-- Opening Marker --

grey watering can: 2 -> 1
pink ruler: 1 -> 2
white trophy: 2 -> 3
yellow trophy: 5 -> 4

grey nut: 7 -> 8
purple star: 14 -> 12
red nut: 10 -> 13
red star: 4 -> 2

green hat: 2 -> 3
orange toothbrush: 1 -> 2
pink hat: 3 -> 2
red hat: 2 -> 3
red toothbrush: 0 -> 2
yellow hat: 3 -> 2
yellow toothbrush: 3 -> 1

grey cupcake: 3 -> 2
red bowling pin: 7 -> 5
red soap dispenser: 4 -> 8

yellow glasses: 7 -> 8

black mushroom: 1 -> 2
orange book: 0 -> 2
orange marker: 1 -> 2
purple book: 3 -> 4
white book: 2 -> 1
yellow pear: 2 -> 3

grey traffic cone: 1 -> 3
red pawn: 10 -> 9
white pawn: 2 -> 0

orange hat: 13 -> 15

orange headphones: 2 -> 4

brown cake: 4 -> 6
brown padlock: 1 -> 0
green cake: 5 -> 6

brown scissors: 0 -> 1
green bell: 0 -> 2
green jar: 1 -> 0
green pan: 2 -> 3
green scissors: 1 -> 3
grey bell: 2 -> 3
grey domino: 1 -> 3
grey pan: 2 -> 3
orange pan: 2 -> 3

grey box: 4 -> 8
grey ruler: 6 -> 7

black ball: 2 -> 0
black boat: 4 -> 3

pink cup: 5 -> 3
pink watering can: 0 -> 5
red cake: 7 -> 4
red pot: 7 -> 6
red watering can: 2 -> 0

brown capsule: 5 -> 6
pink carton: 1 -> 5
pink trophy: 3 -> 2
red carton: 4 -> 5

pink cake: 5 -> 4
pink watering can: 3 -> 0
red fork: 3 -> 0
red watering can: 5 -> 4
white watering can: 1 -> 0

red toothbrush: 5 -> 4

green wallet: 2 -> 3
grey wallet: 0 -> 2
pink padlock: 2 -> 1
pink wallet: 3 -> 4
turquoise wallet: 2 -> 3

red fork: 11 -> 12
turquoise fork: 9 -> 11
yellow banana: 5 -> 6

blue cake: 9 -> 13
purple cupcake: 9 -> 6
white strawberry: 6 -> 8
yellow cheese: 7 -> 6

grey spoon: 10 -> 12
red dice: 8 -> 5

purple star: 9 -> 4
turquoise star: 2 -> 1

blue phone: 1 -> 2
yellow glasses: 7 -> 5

-- Closing Marker --

## WHAT THE TASK ASKS
I need all of the records above retyped exactly, please.

## SOLUTION TO THE EXERCISE
grey watering can: 2 -> 1
pink ruler: 1 -> 2
white trophy: 2 -> 3
yellow trophy: 5 -> 4

grey nut: 7 -> 8
purple star: 14 -> 12
red nut: 10 -> 13
red star: 4 -> 2

green hat: 2 -> 3
orange toothbrush: 1 -> 2
pink hat: 3 -> 2
red hat: 2 -> 3
red toothbrush: 0 -> 2
yellow hat: 3 -> 2
yellow toothbrush: 3 -> 1

grey cupcake: 3 -> 2
red bowling pin: 7 -> 5
red soap dispenser: 4 -> 8

yellow glasses: 7 -> 8

black mushroom: 1 -> 2
orange book: 0 -> 2
orange marker: 1 -> 2
purple book: 3 -> 4
white book: 2 -> 1
yellow pear: 2 -> 3

grey traffic cone: 1 -> 3
red pawn: 10 -> 9
white pawn: 2 -> 0

orange hat: 13 -> 15

orange headphones: 2 -> 4

brown cake: 4 -> 6
brown padlock: 1 -> 0
green cake: 5 -> 6

brown scissors: 0 -> 1
green bell: 0 -> 2
green jar: 1 -> 0
green pan: 2 -> 3
green scissors: 1 -> 3
grey bell: 2 -> 3
grey domino: 1 -> 3
grey pan: 2 -> 3
orange pan: 2 -> 3

grey box: 4 -> 8
grey ruler: 6 -> 7

black ball: 2 -> 0
black boat: 4 -> 3

pink cup: 5 -> 3
pink watering can: 0 -> 5
red cake: 7 -> 4
red pot: 7 -> 6
red watering can: 2 -> 0

brown capsule: 5 -> 6
pink carton: 1 -> 5
pink trophy: 3 -> 2
red carton: 4 -> 5

pink cake: 5 -> 4
pink watering can: 3 -> 0
red fork: 3 -> 0
red watering can: 5 -> 4
white watering can: 1 -> 0

red toothbrush: 5 -> 4

green wallet: 2 -> 3
grey wallet: 0 -> 2
pink padlock: 2 -> 1
pink wallet: 3 -> 4
turquoise wallet: 2 -> 3

red fork: 11 -> 12
turquoise fork: 9 -> 11
yellow banana: 5 -> 6

blue cake: 9 -> 13
purple cupcake: 9 -> 6
white strawberry: 6 -> 8
yellow cheese: 7 -> 6

grey spoon: 10 -> 12
red dice: 8 -> 5

purple star: 9 -> 4
turquoise star: 2 -> 1

blue phone: 1 -> 2
yellow glasses: 7 -> 5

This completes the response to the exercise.